▶ **Try it**
Copy the lines below exactly, starting at the one with "purple rectangle: (36, 82)" and ending at the one with "brown L-shape: (243, 78)", and leave out any picture.
- Opening Delimiter -
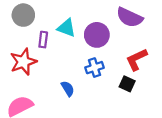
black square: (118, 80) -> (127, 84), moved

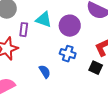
blue cross: (94, 68) -> (68, 54), turned 35

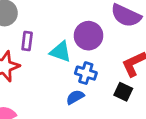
cyan triangle: (44, 20) -> (60, 52), moved
blue semicircle: (45, 72) -> (75, 97), moved, turned -88

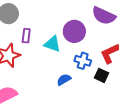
blue cross: (86, 73) -> (83, 61), moved

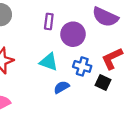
purple rectangle: (26, 36) -> (49, 22), moved
cyan triangle: (52, 44) -> (49, 62), moved

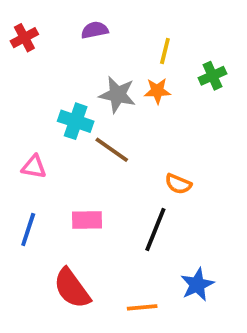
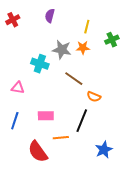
purple semicircle: (95, 30) -> (50, 16), turned -64
brown line: (112, 150) -> (74, 79), moved
orange line: (142, 307) -> (61, 138), moved

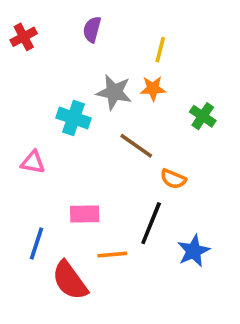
green cross: (112, 40) -> (203, 116), moved, turned -32
blue line: (15, 121) -> (37, 244), moved
blue star: (104, 150) -> (193, 251), moved

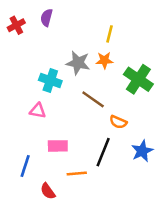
purple semicircle: (92, 29) -> (47, 18), moved
green cross: (203, 116) -> (138, 79), size x1.6
pink triangle: (33, 162) -> (38, 111), moved
blue star: (193, 251) -> (142, 151), moved
red semicircle: (70, 280) -> (48, 191), size x0.6

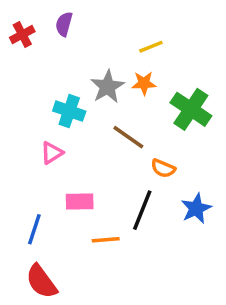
yellow line: (109, 34) -> (151, 47), turned 54
gray star: (78, 63) -> (107, 87), turned 30
pink triangle: (38, 111) -> (52, 153), turned -42
red semicircle: (48, 191) -> (41, 281), moved, size x1.5

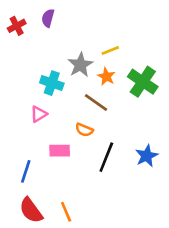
yellow line: (151, 47) -> (110, 51), moved
orange star: (144, 83) -> (106, 77), moved, turned 30
orange semicircle: (163, 168) -> (84, 130), moved
orange line: (106, 240) -> (66, 212), moved, turned 72

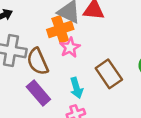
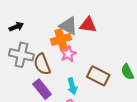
brown rectangle: (109, 74) -> (98, 76), turned -30

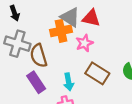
black arrow: (16, 27) -> (15, 13), turned 88
pink star: (68, 54) -> (84, 43), moved

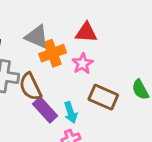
gray triangle: (70, 17) -> (37, 37), moved
purple rectangle: (36, 82) -> (45, 110), moved

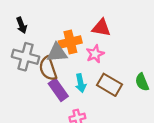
gray triangle: (37, 37) -> (57, 53), moved, turned -35
cyan arrow: (71, 112) -> (81, 83), moved

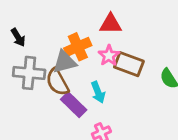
brown rectangle: (109, 85) -> (129, 64), moved

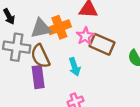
gray triangle: (65, 62) -> (41, 28), moved
purple rectangle: (74, 105) -> (38, 77), moved, turned 35

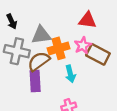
orange cross: (59, 27) -> (59, 48), moved
brown semicircle: (40, 56) -> (39, 61), turned 75

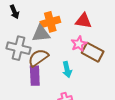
black arrow: (12, 22) -> (14, 12), moved
orange cross: (59, 48) -> (50, 22), moved

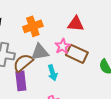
red triangle: (83, 21) -> (76, 24), moved
gray triangle: (41, 34) -> (40, 52), moved

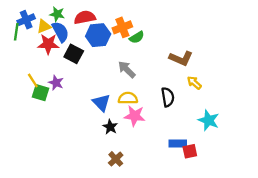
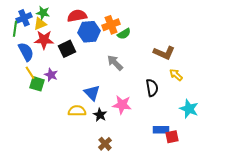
green star: (57, 14) -> (43, 13), moved
blue semicircle: (60, 32) -> (26, 52), moved
black square: (74, 54) -> (67, 49), turned 36
yellow semicircle: (128, 98) -> (77, 111), moved

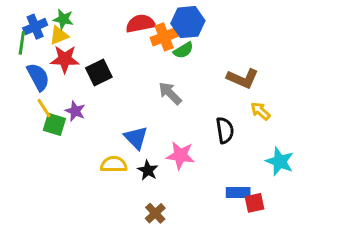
red semicircle: (77, 16) -> (140, 24), moved
blue hexagon: (89, 32) -> (188, 22), moved

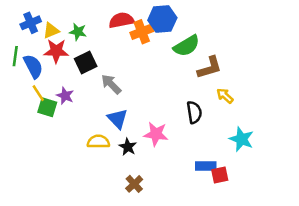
green star: (63, 19) -> (78, 32), moved
green line: (22, 43) -> (15, 56), moved
green semicircle: (183, 50) -> (187, 46), moved, size x1.5
brown L-shape: (243, 78) -> (210, 68), turned -40
gray arrow: (170, 93) -> (111, 84), moved

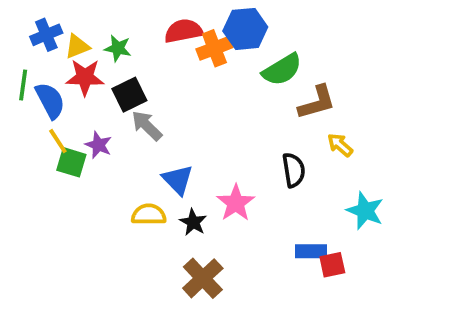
gray arrow: (111, 84) -> (147, 126), moved
pink star: (156, 134) -> (236, 203), turned 30
brown cross: (134, 184) -> (203, 278), size x1.5

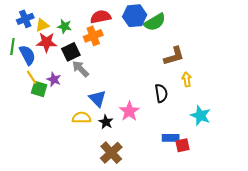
orange cross: (214, 48) -> (93, 36), moved
green semicircle: (282, 70) -> (155, 22), moved
yellow arrow: (340, 145) -> (187, 79), turned 40

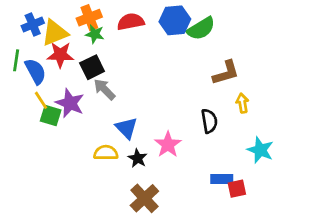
yellow triangle: (42, 25) -> (55, 33), size x1.5
green star: (65, 26) -> (95, 34), moved
orange cross: (93, 36) -> (89, 18), moved
purple star: (54, 79) -> (70, 103), size x1.5

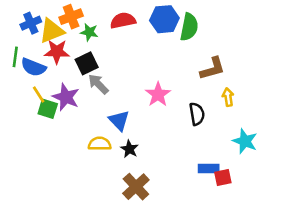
orange cross: (89, 18) -> (71, 17), moved
green semicircle: (201, 29) -> (189, 27), turned -48
blue semicircle: (35, 71) -> (33, 67), turned 140
pink star: (168, 144) -> (158, 94), moved

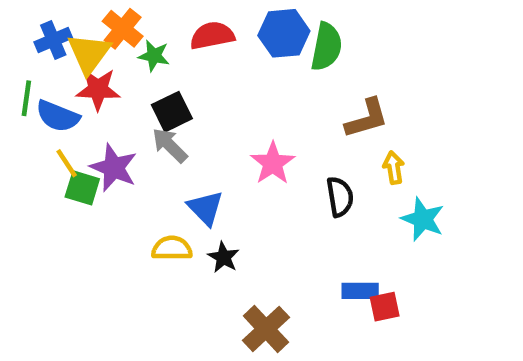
orange cross: (71, 17) -> (123, 29), turned -30
yellow triangle: (52, 31) -> (89, 53), turned -32
black square: (87, 63) -> (172, 112), moved
cyan star: (245, 141) -> (423, 219), moved
brown cross: (136, 187) -> (266, 329), moved

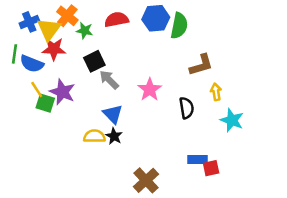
gray arrow: (170, 145) -> (109, 80), moved
black star: (223, 257) -> (114, 136), moved

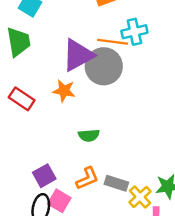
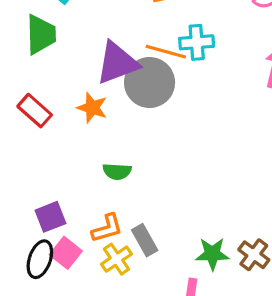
gray rectangle: (116, 183) -> (145, 240), turned 35
yellow cross: (140, 197) -> (116, 259), moved

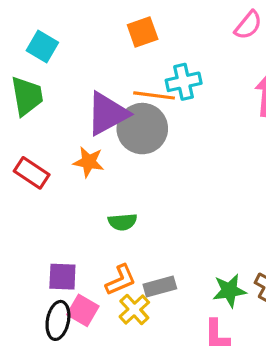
purple square: (50, 217) -> (62, 277), turned 32
gray rectangle: (145, 240) -> (160, 286), turned -68

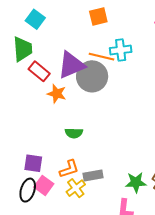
red rectangle: (32, 173) -> (39, 71), moved

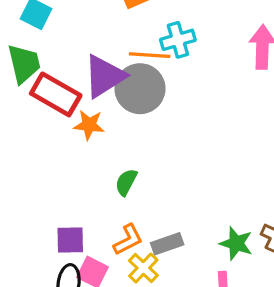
red rectangle: (39, 71) -> (56, 94), size x1.4
green semicircle: (74, 133) -> (126, 182), turned 126
green star: (136, 182) -> (236, 243), turned 30

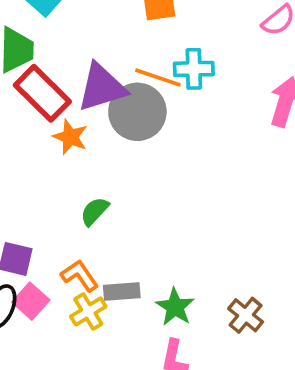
orange L-shape: (128, 240) -> (80, 276), turned -112
green star: (236, 243) -> (175, 307), moved

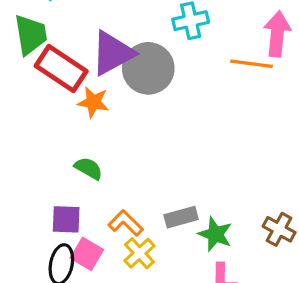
orange line: (158, 78) -> (251, 64), moved
green semicircle: (95, 211) -> (89, 168), moved, turned 88
gray rectangle: (122, 292) -> (181, 217), moved

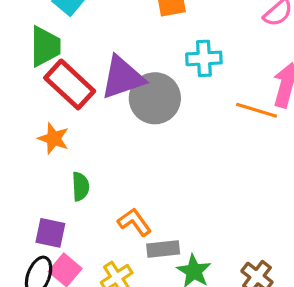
orange star: (93, 102) -> (54, 139), moved
green semicircle: (89, 168) -> (80, 186), turned 48
orange L-shape: (126, 223) -> (134, 222), moved

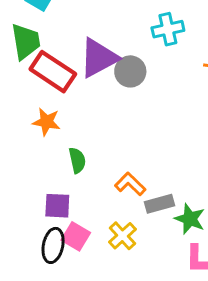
gray circle: (155, 98) -> (130, 71), size x0.7

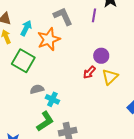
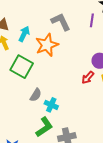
gray semicircle: (37, 89) -> (36, 95), turned 136

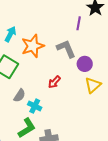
gray L-shape: (61, 22) -> (66, 49), moved
red arrow: (88, 78) -> (54, 82), moved

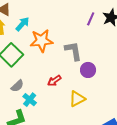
purple line: (79, 23) -> (91, 19), moved
yellow triangle: (93, 85) -> (77, 99), moved

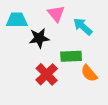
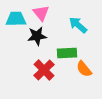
pink triangle: (56, 14) -> (41, 13), moved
- Closing Delimiter -
▶ **Answer for the task**
purple rectangle: (36, 82) -> (45, 110), moved

gray triangle: (37, 37) -> (57, 53), moved, turned -35
cyan arrow: (71, 112) -> (81, 83), moved

brown rectangle: (109, 85) -> (129, 64), moved

gray triangle: (65, 62) -> (41, 28), moved
purple rectangle: (74, 105) -> (38, 77), moved, turned 35

orange cross: (59, 27) -> (59, 48), moved
brown semicircle: (40, 56) -> (39, 61), turned 75

black arrow: (12, 22) -> (14, 12), moved
orange cross: (59, 48) -> (50, 22), moved

red triangle: (83, 21) -> (76, 24), moved
gray triangle: (41, 34) -> (40, 52), moved

green star: (57, 14) -> (43, 13), moved
blue semicircle: (60, 32) -> (26, 52), moved
black square: (74, 54) -> (67, 49), turned 36
yellow semicircle: (128, 98) -> (77, 111), moved

red semicircle: (77, 16) -> (140, 24), moved
blue hexagon: (89, 32) -> (188, 22), moved

green star: (63, 19) -> (78, 32), moved
green line: (22, 43) -> (15, 56), moved
green semicircle: (183, 50) -> (187, 46), moved, size x1.5
brown L-shape: (243, 78) -> (210, 68), turned -40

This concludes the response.